- [What to produce]:
The reply should hold every entry exactly as written and none of the pictures.

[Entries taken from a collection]

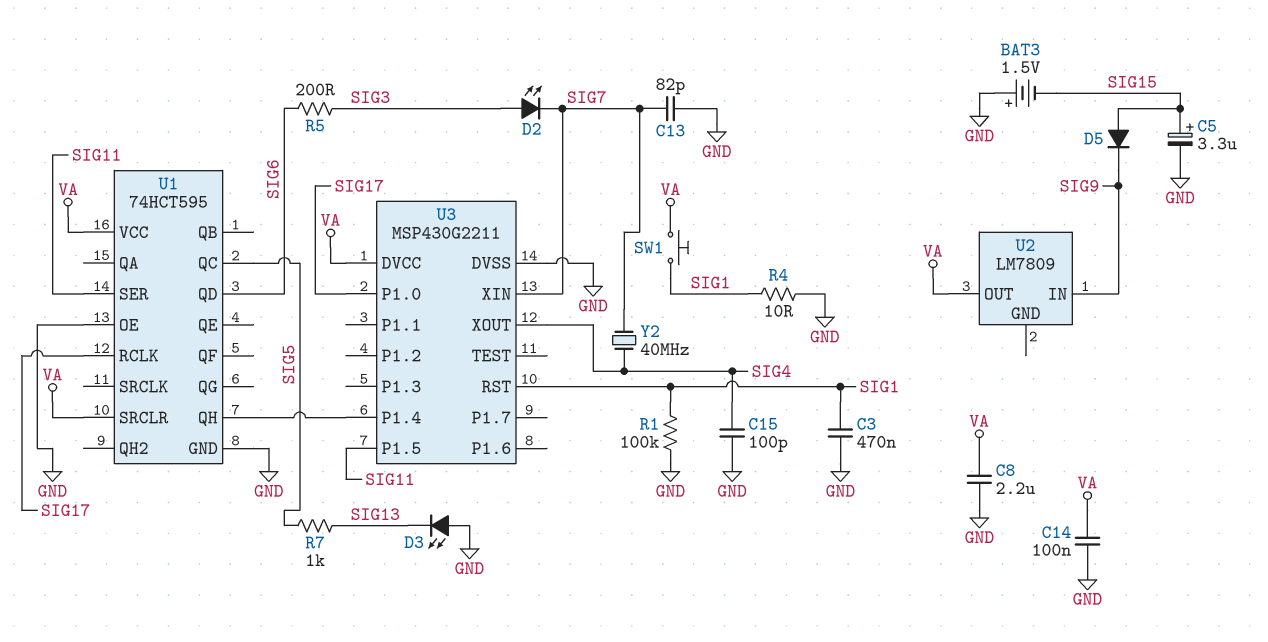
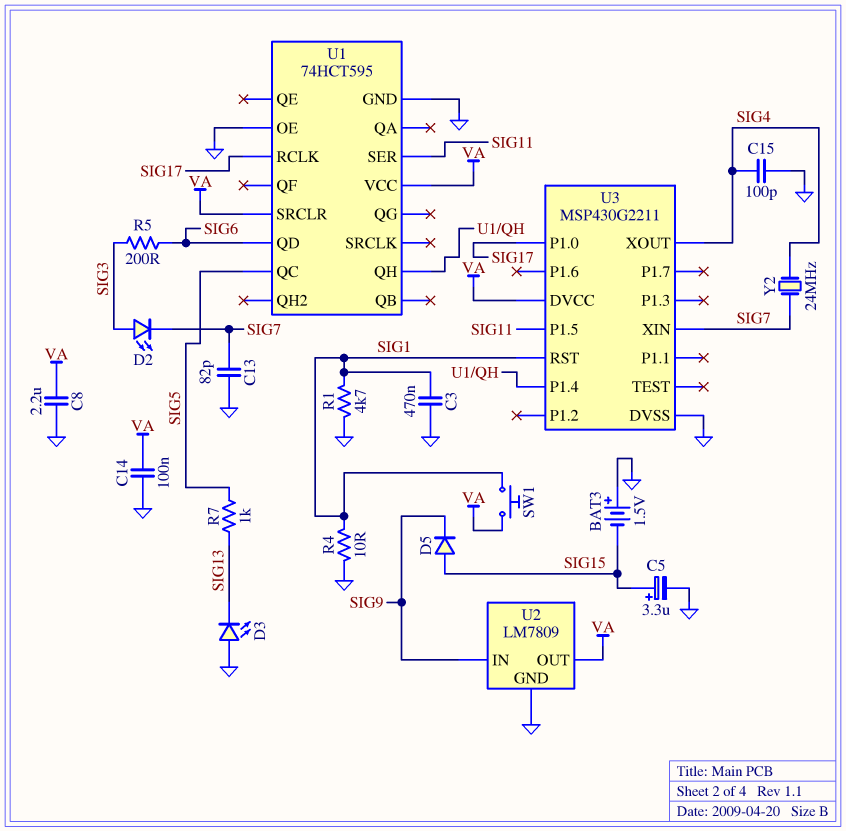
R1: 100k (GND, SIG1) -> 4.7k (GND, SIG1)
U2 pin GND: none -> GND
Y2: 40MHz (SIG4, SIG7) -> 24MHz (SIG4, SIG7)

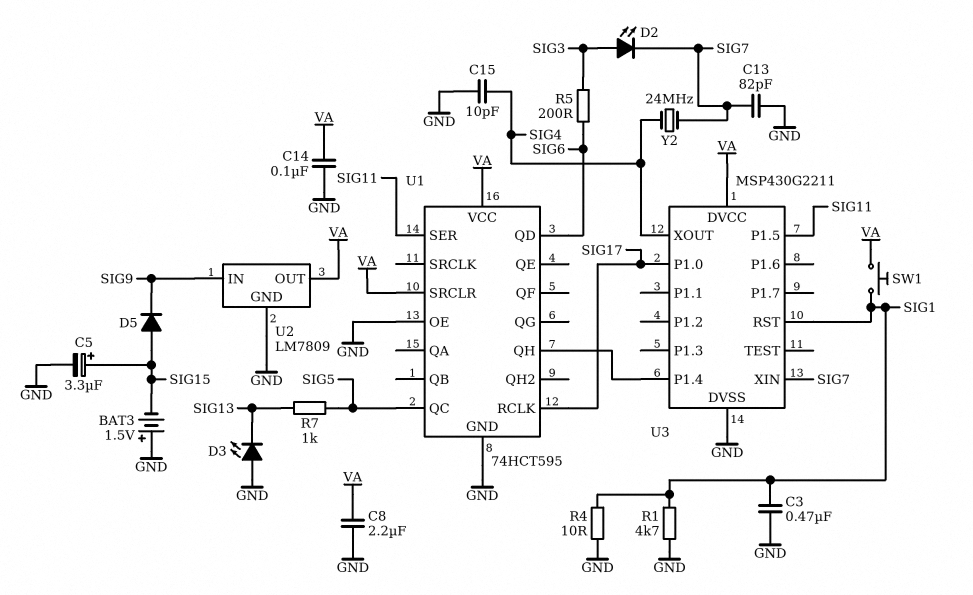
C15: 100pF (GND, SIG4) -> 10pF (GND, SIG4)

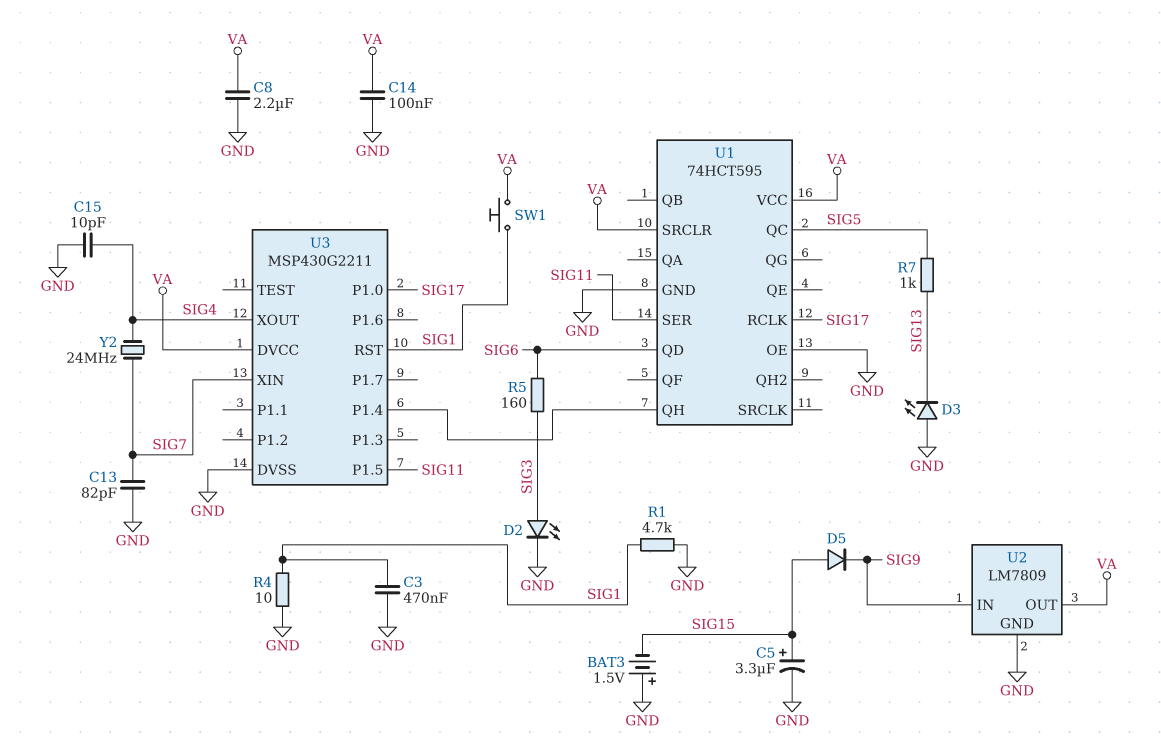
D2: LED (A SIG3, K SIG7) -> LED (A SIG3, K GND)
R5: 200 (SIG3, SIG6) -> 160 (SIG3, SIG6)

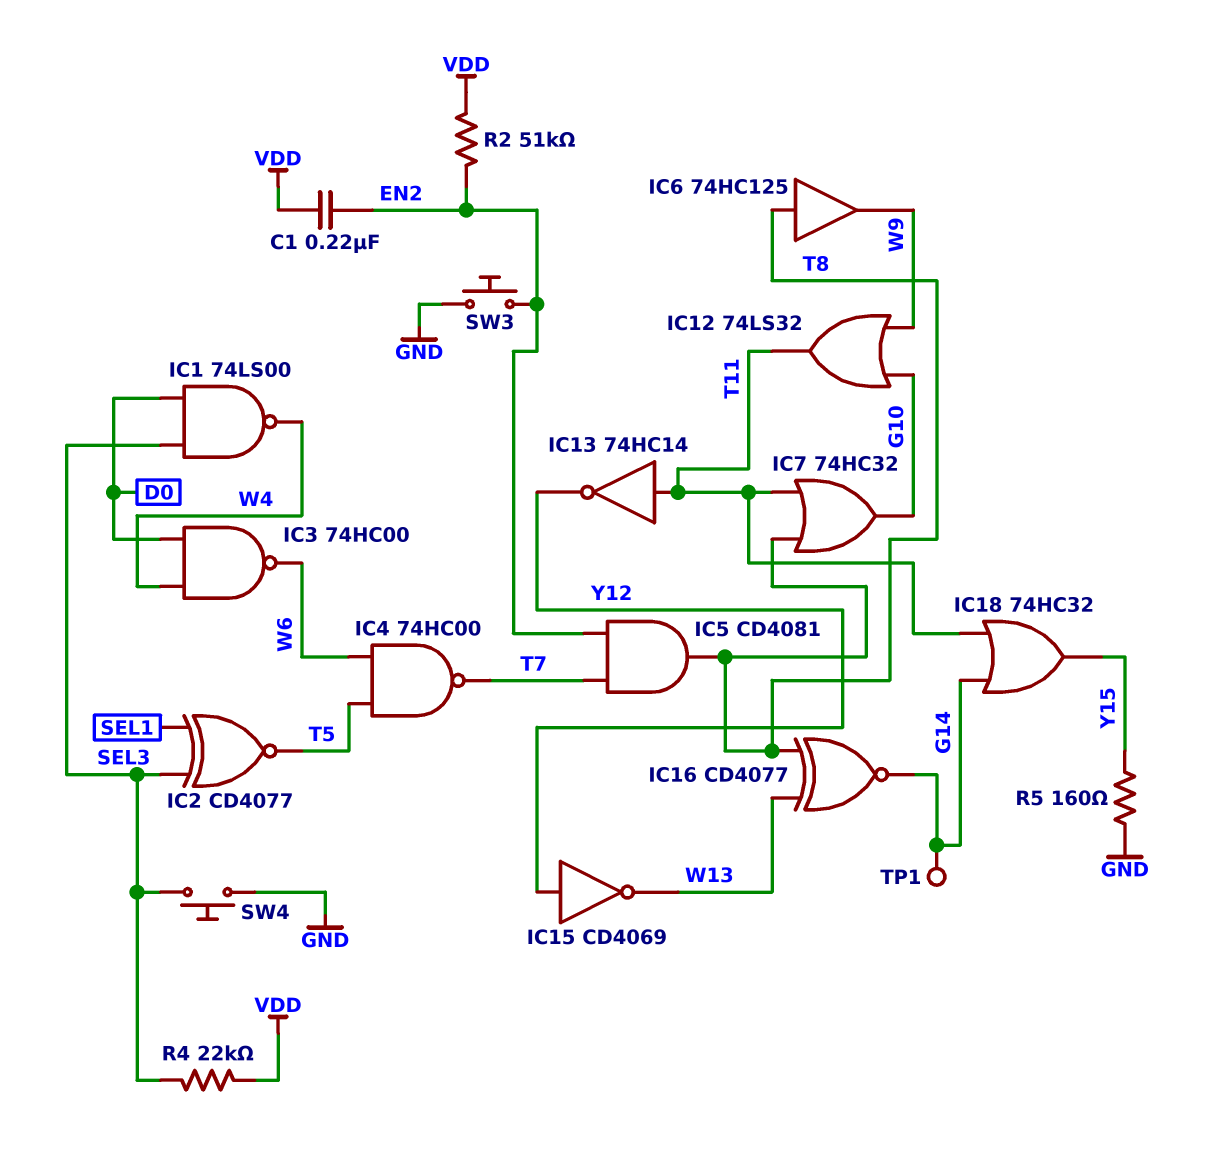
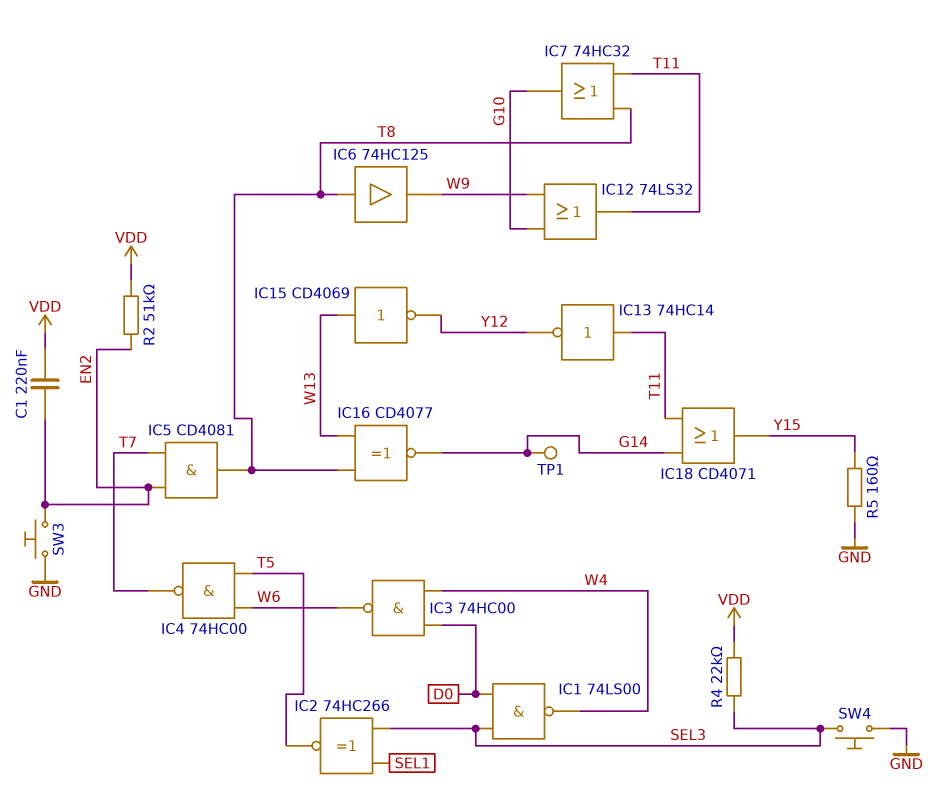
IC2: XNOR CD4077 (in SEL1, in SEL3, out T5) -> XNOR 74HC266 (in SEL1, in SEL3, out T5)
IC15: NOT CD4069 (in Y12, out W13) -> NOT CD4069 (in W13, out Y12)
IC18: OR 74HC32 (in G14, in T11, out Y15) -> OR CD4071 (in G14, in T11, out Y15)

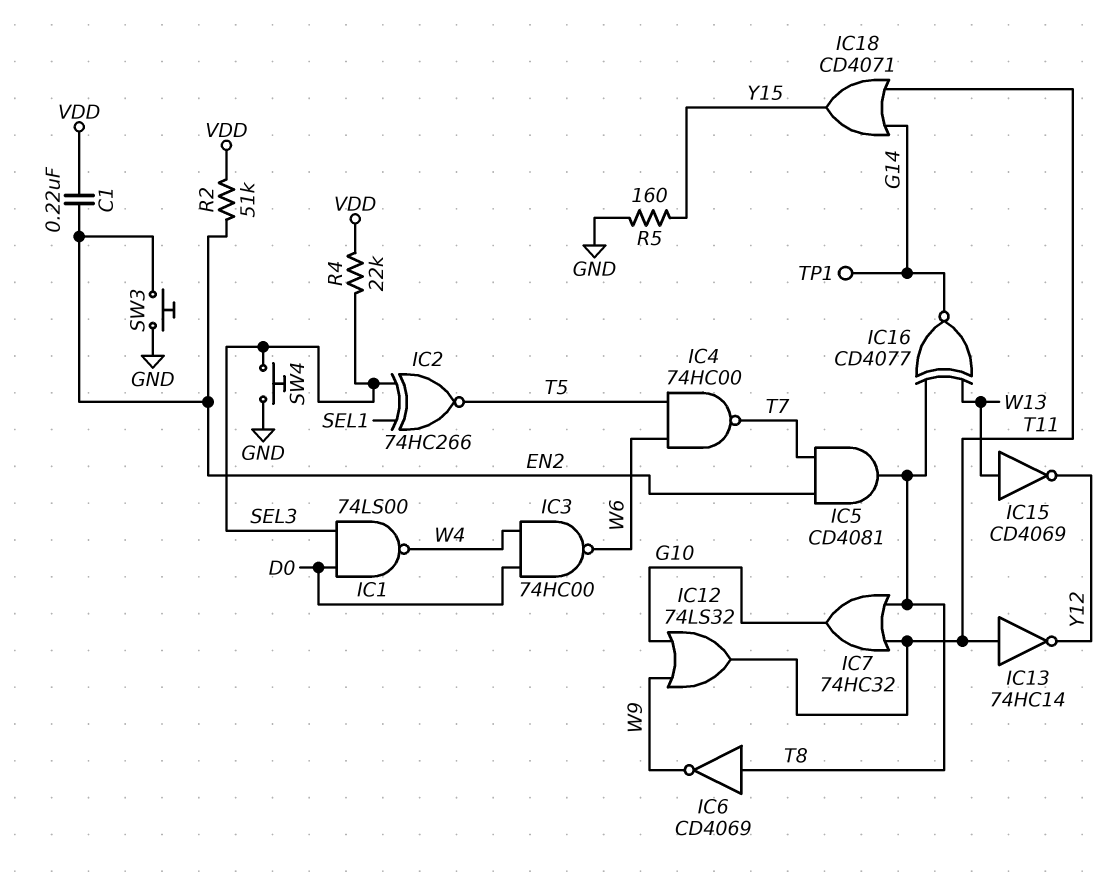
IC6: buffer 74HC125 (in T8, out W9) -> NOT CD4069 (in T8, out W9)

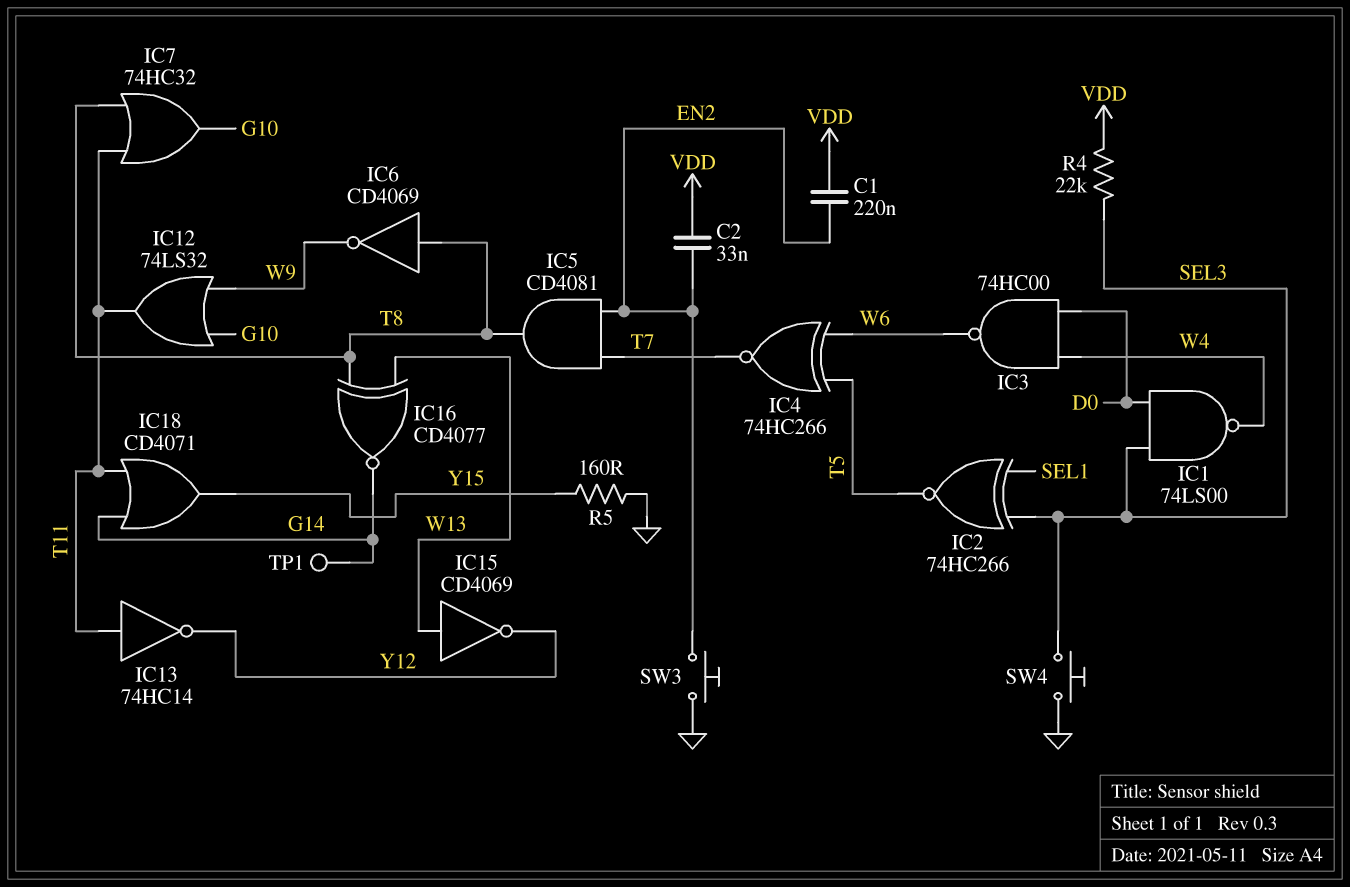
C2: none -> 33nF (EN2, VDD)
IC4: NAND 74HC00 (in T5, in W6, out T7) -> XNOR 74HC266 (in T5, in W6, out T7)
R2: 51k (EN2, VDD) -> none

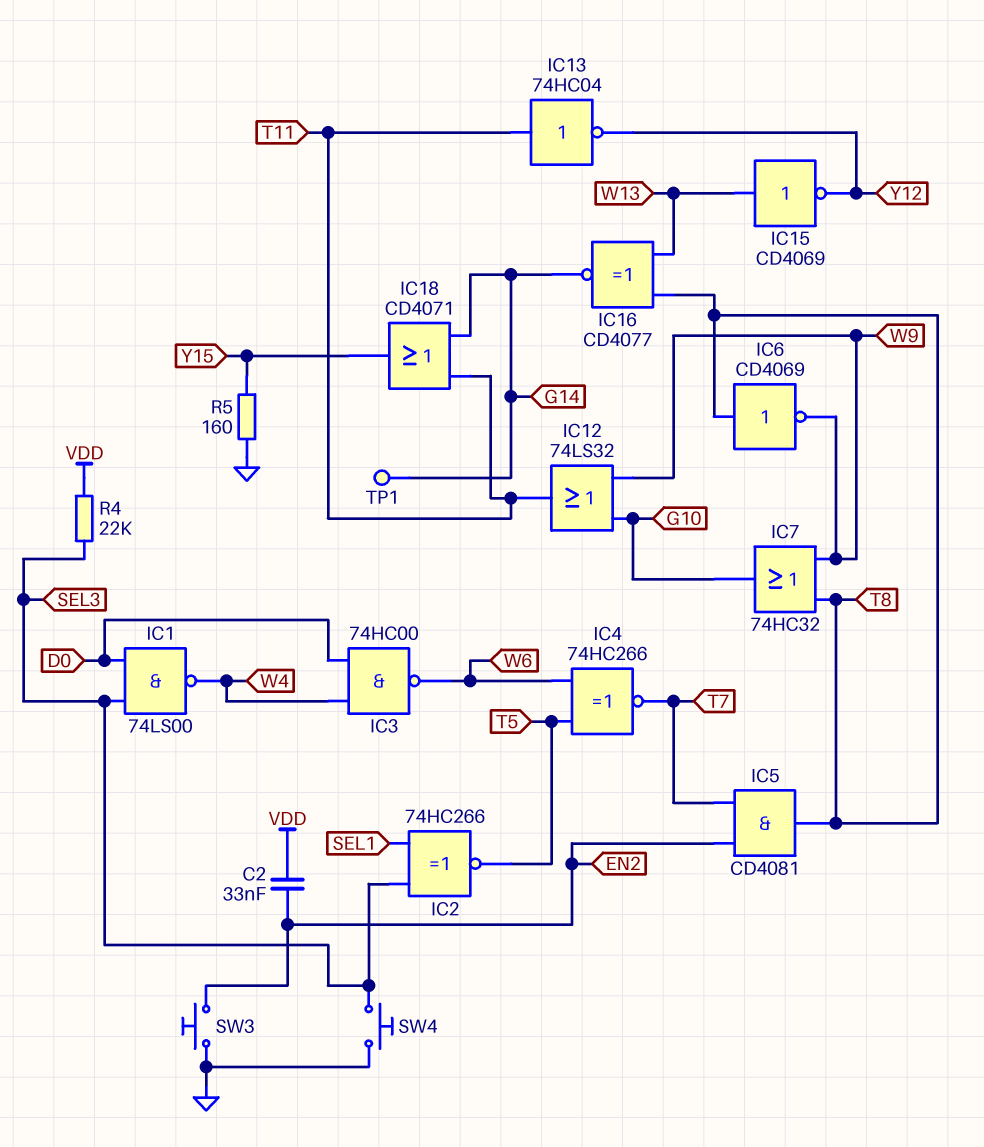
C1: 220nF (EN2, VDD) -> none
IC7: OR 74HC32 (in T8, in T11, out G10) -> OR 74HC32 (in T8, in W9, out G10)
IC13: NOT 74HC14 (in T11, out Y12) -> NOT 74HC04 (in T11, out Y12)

- [Written response]:
R1: 100k (GND, SIG1) -> 4.7k (GND, SIG1)
U2 pin GND: none -> GND
Y2: 40MHz (SIG4, SIG7) -> 24MHz (SIG4, SIG7)

C15: 100pF (GND, SIG4) -> 10pF (GND, SIG4)

D2: LED (A SIG3, K SIG7) -> LED (A SIG3, K GND)
R5: 200 (SIG3, SIG6) -> 160 (SIG3, SIG6)

IC2: XNOR CD4077 (in SEL1, in SEL3, out T5) -> XNOR 74HC266 (in SEL1, in SEL3, out T5)
IC15: NOT CD4069 (in Y12, out W13) -> NOT CD4069 (in W13, out Y12)
IC18: OR 74HC32 (in G14, in T11, out Y15) -> OR CD4071 (in G14, in T11, out Y15)

IC6: buffer 74HC125 (in T8, out W9) -> NOT CD4069 (in T8, out W9)

C2: none -> 33nF (EN2, VDD)
IC4: NAND 74HC00 (in T5, in W6, out T7) -> XNOR 74HC266 (in T5, in W6, out T7)
R2: 51k (EN2, VDD) -> none

C1: 220nF (EN2, VDD) -> none
IC7: OR 74HC32 (in T8, in T11, out G10) -> OR 74HC32 (in T8, in W9, out G10)
IC13: NOT 74HC14 (in T11, out Y12) -> NOT 74HC04 (in T11, out Y12)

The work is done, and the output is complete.